DATA EXTRACT: Begin

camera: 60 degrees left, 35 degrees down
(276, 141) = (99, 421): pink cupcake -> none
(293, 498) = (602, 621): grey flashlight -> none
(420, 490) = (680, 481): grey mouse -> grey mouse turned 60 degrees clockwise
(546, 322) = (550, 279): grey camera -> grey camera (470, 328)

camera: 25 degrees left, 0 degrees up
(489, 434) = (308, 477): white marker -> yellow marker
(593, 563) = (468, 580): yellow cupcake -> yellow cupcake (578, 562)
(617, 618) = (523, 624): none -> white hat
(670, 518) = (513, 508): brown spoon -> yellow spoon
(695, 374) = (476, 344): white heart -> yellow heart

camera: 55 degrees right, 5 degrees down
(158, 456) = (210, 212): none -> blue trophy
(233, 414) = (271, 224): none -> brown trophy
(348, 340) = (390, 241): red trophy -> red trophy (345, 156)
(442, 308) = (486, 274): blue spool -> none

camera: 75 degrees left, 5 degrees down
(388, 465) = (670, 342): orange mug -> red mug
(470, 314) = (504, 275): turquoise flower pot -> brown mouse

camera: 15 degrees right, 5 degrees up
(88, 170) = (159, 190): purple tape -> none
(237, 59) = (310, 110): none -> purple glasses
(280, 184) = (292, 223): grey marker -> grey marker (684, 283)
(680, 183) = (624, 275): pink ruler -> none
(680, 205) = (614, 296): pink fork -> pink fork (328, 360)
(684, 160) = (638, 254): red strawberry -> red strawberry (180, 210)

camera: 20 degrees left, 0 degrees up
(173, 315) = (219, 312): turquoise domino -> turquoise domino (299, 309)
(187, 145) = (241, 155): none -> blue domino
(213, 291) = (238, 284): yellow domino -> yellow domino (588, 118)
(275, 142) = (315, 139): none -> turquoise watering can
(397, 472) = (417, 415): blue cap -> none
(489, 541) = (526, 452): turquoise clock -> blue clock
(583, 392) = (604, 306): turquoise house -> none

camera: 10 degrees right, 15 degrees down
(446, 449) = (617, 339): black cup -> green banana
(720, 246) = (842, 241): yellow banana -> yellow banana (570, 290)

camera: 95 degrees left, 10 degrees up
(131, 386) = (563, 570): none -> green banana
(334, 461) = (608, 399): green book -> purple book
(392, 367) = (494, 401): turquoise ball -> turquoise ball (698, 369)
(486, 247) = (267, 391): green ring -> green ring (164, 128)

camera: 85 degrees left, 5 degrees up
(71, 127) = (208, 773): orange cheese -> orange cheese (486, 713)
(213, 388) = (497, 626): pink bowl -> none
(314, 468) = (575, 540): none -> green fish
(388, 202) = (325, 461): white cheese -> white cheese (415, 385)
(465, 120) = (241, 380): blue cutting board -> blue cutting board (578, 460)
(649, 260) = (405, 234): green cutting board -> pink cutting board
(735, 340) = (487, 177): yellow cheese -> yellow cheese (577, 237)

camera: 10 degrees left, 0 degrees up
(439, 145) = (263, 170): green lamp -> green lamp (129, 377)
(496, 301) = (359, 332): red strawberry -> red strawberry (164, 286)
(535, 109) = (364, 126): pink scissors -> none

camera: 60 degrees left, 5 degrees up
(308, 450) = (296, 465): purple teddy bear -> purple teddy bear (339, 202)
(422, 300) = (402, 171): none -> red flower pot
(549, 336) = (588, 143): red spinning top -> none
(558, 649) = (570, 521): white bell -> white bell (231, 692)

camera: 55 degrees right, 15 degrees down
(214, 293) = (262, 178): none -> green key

DATA EXTRACT: End

▸ **WHAT YOU SHOULD DO**: Repeat the entries verbatim through the line with "(593, 563) = (468, 580): yellow".

▸ **EXERCISE RESULT**:
camera: 60 degrees left, 35 degrees down
(276, 141) = (99, 421): pink cupcake -> none
(293, 498) = (602, 621): grey flashlight -> none
(420, 490) = (680, 481): grey mouse -> grey mouse turned 60 degrees clockwise
(546, 322) = (550, 279): grey camera -> grey camera (470, 328)

camera: 25 degrees left, 0 degrees up
(489, 434) = (308, 477): white marker -> yellow marker
(593, 563) = (468, 580): yellow cupcake -> yellow cupcake (578, 562)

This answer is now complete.